DATA SECTION:
..........

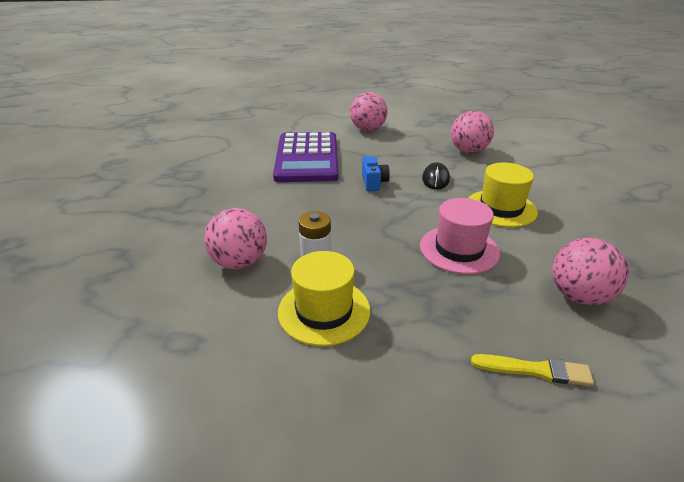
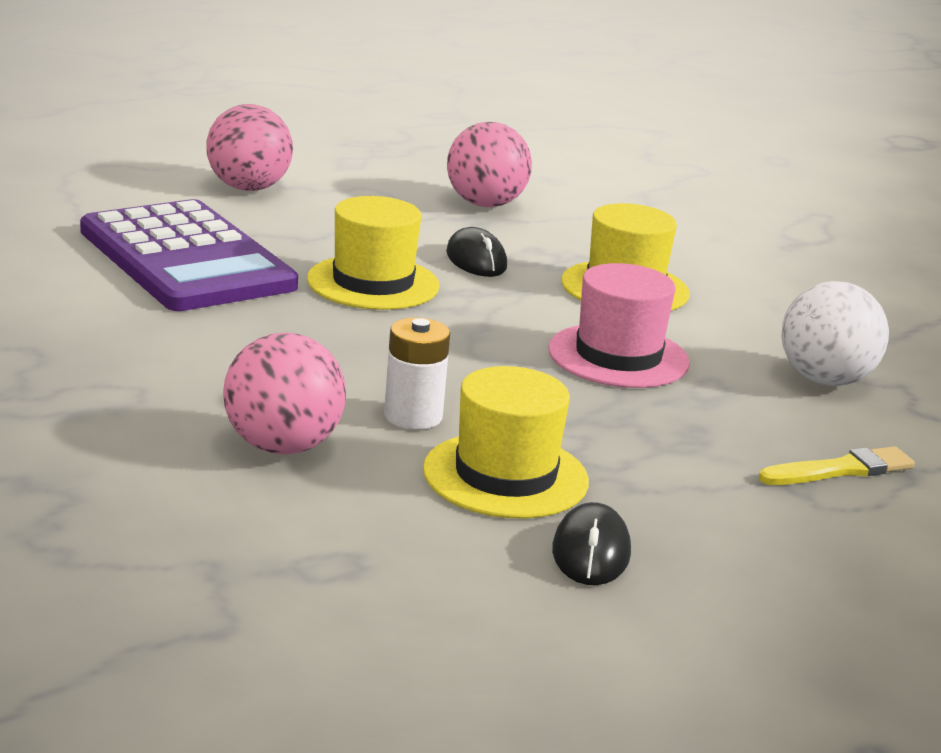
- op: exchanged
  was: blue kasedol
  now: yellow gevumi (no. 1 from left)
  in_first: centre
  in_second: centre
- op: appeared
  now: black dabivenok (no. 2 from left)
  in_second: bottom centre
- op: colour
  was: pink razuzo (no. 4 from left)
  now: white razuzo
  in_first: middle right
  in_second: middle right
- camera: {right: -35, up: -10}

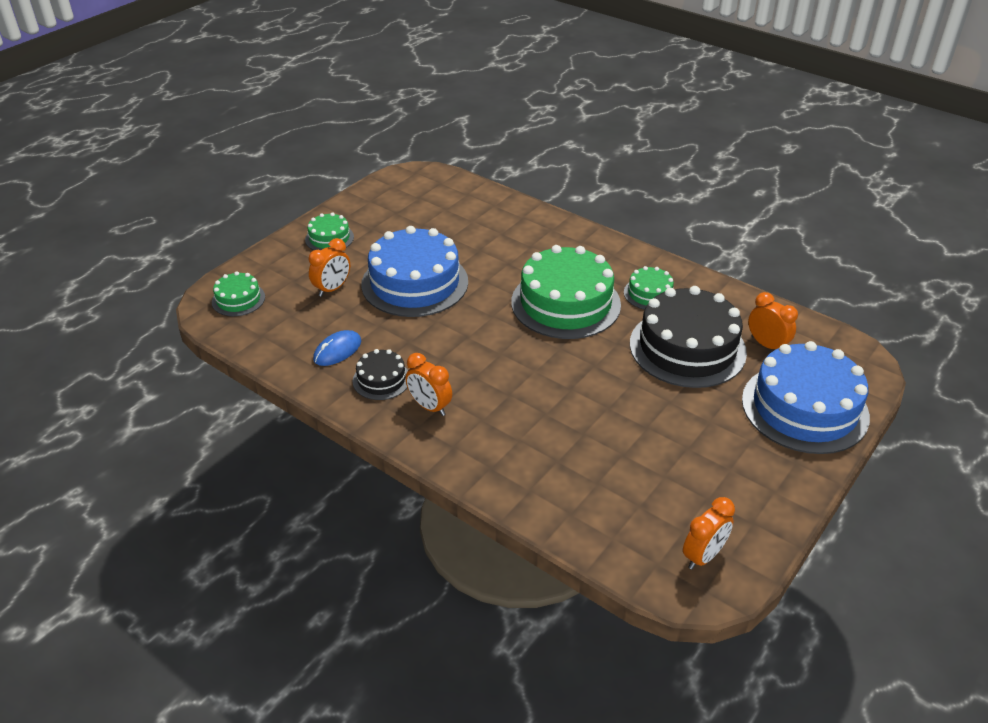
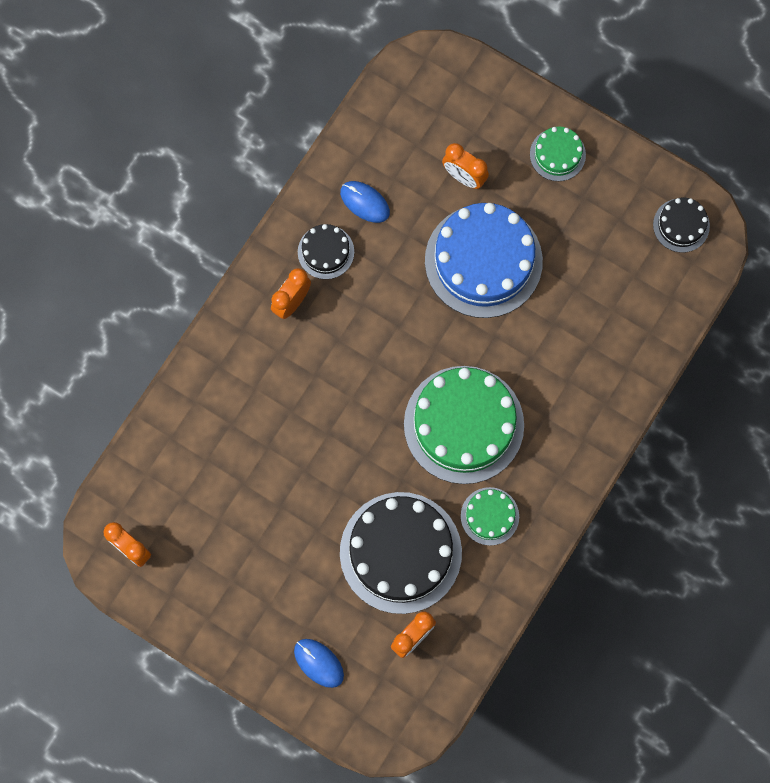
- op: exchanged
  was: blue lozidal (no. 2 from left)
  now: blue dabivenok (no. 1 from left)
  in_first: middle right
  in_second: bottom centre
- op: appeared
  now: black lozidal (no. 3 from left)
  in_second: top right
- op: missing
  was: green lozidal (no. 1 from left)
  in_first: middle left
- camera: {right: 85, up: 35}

..........

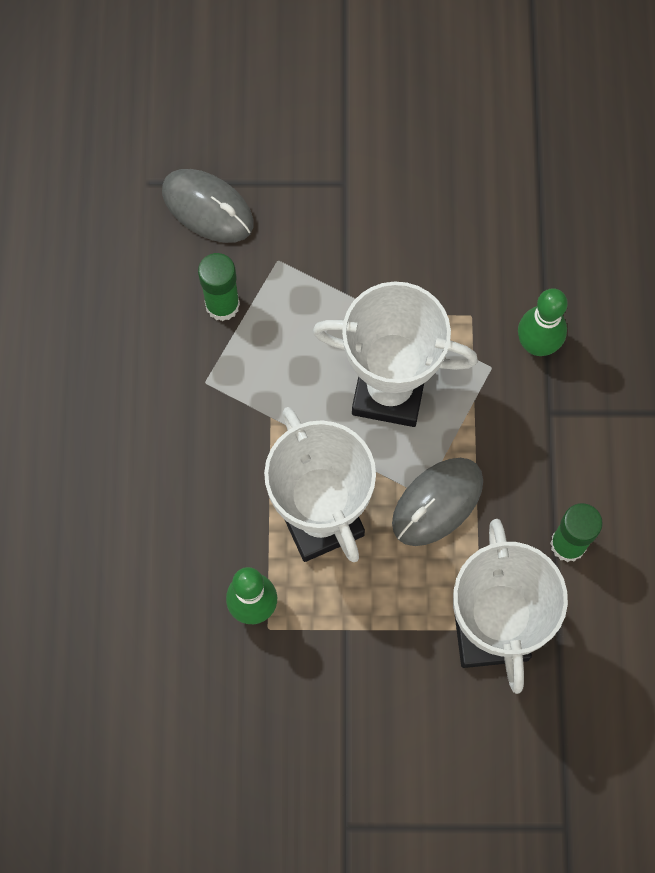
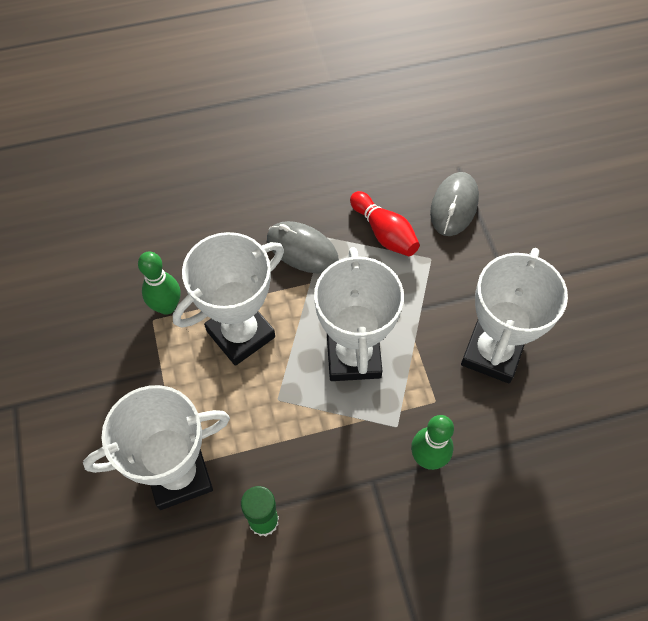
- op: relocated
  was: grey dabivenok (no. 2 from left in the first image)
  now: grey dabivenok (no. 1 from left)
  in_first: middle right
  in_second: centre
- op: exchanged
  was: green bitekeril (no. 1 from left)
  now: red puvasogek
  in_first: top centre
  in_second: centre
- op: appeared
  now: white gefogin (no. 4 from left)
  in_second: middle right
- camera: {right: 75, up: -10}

..........

ACTIVITY:
All lines of the records above that carry the word "razuzo" should be listed.

RESPONSE AREA:
  was: pink razuzo (no. 4 from left)
  now: white razuzo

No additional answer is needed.